• Information provided:
....

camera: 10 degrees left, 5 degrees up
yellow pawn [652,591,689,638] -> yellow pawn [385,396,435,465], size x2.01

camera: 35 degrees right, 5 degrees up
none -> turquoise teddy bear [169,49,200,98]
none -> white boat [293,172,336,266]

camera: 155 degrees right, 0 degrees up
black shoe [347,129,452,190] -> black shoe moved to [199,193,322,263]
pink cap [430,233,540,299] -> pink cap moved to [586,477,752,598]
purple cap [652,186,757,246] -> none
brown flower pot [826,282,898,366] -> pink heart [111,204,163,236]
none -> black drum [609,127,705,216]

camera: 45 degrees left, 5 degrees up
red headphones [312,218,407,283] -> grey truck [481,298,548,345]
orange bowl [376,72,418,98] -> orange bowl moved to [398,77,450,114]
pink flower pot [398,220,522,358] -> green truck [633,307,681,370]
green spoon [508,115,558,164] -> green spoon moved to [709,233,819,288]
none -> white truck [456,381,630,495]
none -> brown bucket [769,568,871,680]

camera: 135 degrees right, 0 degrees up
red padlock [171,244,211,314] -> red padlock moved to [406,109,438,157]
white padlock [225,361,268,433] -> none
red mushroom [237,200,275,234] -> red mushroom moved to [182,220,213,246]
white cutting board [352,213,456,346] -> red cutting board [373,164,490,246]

....

• Work request: Each record, from first to last, should be returned verbatim.

• Written solution:
camera: 10 degrees left, 5 degrees up
yellow pawn [652,591,689,638] -> yellow pawn [385,396,435,465], size x2.01

camera: 35 degrees right, 5 degrees up
none -> turquoise teddy bear [169,49,200,98]
none -> white boat [293,172,336,266]

camera: 155 degrees right, 0 degrees up
black shoe [347,129,452,190] -> black shoe moved to [199,193,322,263]
pink cap [430,233,540,299] -> pink cap moved to [586,477,752,598]
purple cap [652,186,757,246] -> none
brown flower pot [826,282,898,366] -> pink heart [111,204,163,236]
none -> black drum [609,127,705,216]

camera: 45 degrees left, 5 degrees up
red headphones [312,218,407,283] -> grey truck [481,298,548,345]
orange bowl [376,72,418,98] -> orange bowl moved to [398,77,450,114]
pink flower pot [398,220,522,358] -> green truck [633,307,681,370]
green spoon [508,115,558,164] -> green spoon moved to [709,233,819,288]
none -> white truck [456,381,630,495]
none -> brown bucket [769,568,871,680]

camera: 135 degrees right, 0 degrees up
red padlock [171,244,211,314] -> red padlock moved to [406,109,438,157]
white padlock [225,361,268,433] -> none
red mushroom [237,200,275,234] -> red mushroom moved to [182,220,213,246]
white cutting board [352,213,456,346] -> red cutting board [373,164,490,246]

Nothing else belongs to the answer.